Aim of the exercise: Copy, word for word, the lines of the entries below between the one with "LINE3 pin AO: none -> D2" and the one with "SOIL pin AO: D26 -> D33", inclusive, and leave out everything else.

Input:
•••

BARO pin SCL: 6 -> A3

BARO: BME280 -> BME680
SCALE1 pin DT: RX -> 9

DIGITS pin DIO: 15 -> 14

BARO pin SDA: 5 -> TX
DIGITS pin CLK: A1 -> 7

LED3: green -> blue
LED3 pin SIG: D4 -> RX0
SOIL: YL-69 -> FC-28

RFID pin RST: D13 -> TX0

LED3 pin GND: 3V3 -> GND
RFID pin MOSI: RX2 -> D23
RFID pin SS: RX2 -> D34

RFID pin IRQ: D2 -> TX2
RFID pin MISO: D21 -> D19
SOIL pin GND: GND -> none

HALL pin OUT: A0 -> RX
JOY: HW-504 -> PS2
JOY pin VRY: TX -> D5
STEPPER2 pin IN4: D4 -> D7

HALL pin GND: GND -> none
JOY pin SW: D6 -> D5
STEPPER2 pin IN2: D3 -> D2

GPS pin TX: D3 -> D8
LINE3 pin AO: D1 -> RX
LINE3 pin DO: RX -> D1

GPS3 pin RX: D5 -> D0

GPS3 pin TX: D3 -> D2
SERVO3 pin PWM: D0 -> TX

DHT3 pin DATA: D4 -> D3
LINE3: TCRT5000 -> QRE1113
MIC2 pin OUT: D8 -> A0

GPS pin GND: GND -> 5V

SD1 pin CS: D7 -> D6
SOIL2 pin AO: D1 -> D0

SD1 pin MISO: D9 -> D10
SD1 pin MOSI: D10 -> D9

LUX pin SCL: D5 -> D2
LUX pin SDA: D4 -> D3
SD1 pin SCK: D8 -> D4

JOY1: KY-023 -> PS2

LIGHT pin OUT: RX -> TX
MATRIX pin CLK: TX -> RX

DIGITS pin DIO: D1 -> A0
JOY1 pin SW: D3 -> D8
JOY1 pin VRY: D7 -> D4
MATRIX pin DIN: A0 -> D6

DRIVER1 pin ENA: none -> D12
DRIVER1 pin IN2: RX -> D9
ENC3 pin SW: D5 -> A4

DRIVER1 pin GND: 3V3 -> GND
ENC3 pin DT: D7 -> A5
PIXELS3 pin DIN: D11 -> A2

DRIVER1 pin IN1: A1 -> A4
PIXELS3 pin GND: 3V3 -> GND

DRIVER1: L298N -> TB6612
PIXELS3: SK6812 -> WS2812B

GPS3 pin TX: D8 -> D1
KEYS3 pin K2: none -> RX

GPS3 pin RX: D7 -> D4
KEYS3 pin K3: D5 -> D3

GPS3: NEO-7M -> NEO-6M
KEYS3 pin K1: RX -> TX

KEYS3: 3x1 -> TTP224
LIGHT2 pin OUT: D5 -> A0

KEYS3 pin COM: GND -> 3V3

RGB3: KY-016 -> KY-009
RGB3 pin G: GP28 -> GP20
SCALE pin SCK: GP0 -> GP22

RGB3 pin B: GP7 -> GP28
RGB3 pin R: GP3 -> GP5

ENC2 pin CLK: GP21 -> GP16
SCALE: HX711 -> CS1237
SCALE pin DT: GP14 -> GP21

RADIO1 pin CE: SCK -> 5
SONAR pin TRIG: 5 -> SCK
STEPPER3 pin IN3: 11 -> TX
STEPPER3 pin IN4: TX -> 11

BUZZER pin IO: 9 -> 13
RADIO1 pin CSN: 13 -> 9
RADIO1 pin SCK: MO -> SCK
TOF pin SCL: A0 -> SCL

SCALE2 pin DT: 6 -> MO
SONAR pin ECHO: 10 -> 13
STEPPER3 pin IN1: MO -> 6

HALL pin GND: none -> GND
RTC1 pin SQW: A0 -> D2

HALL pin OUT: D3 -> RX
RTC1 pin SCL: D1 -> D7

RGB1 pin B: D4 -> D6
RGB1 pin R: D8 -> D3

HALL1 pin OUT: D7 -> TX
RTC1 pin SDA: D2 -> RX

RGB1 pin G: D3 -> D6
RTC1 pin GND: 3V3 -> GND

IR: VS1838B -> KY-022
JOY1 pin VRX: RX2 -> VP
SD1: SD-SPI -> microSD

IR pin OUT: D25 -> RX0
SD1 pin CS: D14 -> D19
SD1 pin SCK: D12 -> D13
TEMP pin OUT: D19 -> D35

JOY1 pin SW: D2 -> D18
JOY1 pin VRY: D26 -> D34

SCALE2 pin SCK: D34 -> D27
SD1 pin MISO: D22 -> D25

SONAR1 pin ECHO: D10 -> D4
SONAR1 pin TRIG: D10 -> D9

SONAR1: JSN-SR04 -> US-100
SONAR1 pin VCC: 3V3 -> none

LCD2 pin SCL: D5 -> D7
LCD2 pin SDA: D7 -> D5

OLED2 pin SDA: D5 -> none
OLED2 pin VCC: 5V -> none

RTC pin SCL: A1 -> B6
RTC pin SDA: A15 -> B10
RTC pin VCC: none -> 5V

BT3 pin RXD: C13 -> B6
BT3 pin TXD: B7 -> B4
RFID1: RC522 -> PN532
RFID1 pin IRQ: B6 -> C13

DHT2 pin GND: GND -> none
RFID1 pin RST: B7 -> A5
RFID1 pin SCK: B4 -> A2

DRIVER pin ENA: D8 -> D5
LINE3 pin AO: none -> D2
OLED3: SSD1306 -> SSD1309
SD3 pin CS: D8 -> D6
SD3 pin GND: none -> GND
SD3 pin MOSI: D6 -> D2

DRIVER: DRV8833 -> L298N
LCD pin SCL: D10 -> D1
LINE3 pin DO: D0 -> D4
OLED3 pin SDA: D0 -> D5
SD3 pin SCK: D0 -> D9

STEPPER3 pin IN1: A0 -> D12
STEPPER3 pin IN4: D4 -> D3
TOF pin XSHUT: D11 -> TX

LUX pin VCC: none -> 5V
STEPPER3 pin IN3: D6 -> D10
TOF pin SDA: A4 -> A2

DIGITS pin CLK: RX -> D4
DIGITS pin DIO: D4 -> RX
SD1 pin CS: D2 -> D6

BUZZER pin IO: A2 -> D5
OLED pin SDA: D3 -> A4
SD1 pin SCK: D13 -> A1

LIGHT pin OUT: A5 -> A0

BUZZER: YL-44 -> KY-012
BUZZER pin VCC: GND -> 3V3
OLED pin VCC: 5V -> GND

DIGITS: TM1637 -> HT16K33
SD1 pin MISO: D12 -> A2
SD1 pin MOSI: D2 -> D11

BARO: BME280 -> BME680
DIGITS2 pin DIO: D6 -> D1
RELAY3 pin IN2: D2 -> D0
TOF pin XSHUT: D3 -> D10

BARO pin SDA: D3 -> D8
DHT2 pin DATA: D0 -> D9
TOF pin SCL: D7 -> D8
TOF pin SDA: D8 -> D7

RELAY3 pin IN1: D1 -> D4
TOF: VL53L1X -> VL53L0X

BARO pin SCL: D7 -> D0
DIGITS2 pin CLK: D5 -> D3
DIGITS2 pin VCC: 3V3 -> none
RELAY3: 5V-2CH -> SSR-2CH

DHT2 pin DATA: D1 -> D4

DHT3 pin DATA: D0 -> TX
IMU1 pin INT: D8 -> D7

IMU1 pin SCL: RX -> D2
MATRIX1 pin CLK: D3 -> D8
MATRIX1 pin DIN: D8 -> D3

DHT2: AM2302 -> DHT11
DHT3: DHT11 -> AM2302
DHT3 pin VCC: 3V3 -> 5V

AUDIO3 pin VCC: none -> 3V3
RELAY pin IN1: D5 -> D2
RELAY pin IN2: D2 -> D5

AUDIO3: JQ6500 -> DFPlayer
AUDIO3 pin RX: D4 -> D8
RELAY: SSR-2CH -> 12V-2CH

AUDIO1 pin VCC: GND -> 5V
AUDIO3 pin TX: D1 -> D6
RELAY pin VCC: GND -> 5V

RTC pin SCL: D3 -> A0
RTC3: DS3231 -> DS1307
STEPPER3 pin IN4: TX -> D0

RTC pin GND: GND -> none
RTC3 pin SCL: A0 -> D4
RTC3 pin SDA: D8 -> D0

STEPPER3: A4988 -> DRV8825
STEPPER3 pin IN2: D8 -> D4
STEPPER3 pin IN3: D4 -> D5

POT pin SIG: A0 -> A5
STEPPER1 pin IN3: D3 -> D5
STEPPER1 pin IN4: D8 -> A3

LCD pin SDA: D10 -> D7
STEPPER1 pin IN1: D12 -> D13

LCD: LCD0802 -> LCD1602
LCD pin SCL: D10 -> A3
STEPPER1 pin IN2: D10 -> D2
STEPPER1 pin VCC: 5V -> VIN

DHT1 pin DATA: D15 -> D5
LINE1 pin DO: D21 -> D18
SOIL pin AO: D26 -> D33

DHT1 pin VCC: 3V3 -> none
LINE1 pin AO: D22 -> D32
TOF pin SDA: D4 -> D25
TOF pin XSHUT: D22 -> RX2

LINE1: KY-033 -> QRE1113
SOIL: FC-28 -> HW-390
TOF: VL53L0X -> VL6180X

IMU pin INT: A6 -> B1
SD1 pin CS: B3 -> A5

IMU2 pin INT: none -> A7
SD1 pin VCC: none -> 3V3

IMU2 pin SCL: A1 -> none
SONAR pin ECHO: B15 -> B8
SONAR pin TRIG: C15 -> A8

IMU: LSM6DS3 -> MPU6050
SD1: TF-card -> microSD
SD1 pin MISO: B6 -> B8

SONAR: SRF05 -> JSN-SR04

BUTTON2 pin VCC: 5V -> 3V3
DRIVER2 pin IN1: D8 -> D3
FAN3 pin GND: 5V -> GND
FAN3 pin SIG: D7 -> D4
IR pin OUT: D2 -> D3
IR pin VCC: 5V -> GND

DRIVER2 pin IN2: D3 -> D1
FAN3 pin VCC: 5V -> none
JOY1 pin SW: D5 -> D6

•••

Answer box:
LINE3 pin AO: none -> D2
OLED3: SSD1306 -> SSD1309
SD3 pin CS: D8 -> D6
SD3 pin GND: none -> GND
SD3 pin MOSI: D6 -> D2

DRIVER: DRV8833 -> L298N
LCD pin SCL: D10 -> D1
LINE3 pin DO: D0 -> D4
OLED3 pin SDA: D0 -> D5
SD3 pin SCK: D0 -> D9

STEPPER3 pin IN1: A0 -> D12
STEPPER3 pin IN4: D4 -> D3
TOF pin XSHUT: D11 -> TX

LUX pin VCC: none -> 5V
STEPPER3 pin IN3: D6 -> D10
TOF pin SDA: A4 -> A2

DIGITS pin CLK: RX -> D4
DIGITS pin DIO: D4 -> RX
SD1 pin CS: D2 -> D6

BUZZER pin IO: A2 -> D5
OLED pin SDA: D3 -> A4
SD1 pin SCK: D13 -> A1

LIGHT pin OUT: A5 -> A0

BUZZER: YL-44 -> KY-012
BUZZER pin VCC: GND -> 3V3
OLED pin VCC: 5V -> GND

DIGITS: TM1637 -> HT16K33
SD1 pin MISO: D12 -> A2
SD1 pin MOSI: D2 -> D11

BARO: BME280 -> BME680
DIGITS2 pin DIO: D6 -> D1
RELAY3 pin IN2: D2 -> D0
TOF pin XSHUT: D3 -> D10

BARO pin SDA: D3 -> D8
DHT2 pin DATA: D0 -> D9
TOF pin SCL: D7 -> D8
TOF pin SDA: D8 -> D7

RELAY3 pin IN1: D1 -> D4
TOF: VL53L1X -> VL53L0X

BARO pin SCL: D7 -> D0
DIGITS2 pin CLK: D5 -> D3
DIGITS2 pin VCC: 3V3 -> none
RELAY3: 5V-2CH -> SSR-2CH

DHT2 pin DATA: D1 -> D4

DHT3 pin DATA: D0 -> TX
IMU1 pin INT: D8 -> D7

IMU1 pin SCL: RX -> D2
MATRIX1 pin CLK: D3 -> D8
MATRIX1 pin DIN: D8 -> D3

DHT2: AM2302 -> DHT11
DHT3: DHT11 -> AM2302
DHT3 pin VCC: 3V3 -> 5V

AUDIO3 pin VCC: none -> 3V3
RELAY pin IN1: D5 -> D2
RELAY pin IN2: D2 -> D5

AUDIO3: JQ6500 -> DFPlayer
AUDIO3 pin RX: D4 -> D8
RELAY: SSR-2CH -> 12V-2CH

AUDIO1 pin VCC: GND -> 5V
AUDIO3 pin TX: D1 -> D6
RELAY pin VCC: GND -> 5V

RTC pin SCL: D3 -> A0
RTC3: DS3231 -> DS1307
STEPPER3 pin IN4: TX -> D0

RTC pin GND: GND -> none
RTC3 pin SCL: A0 -> D4
RTC3 pin SDA: D8 -> D0

STEPPER3: A4988 -> DRV8825
STEPPER3 pin IN2: D8 -> D4
STEPPER3 pin IN3: D4 -> D5

POT pin SIG: A0 -> A5
STEPPER1 pin IN3: D3 -> D5
STEPPER1 pin IN4: D8 -> A3

LCD pin SDA: D10 -> D7
STEPPER1 pin IN1: D12 -> D13

LCD: LCD0802 -> LCD1602
LCD pin SCL: D10 -> A3
STEPPER1 pin IN2: D10 -> D2
STEPPER1 pin VCC: 5V -> VIN

DHT1 pin DATA: D15 -> D5
LINE1 pin DO: D21 -> D18
SOIL pin AO: D26 -> D33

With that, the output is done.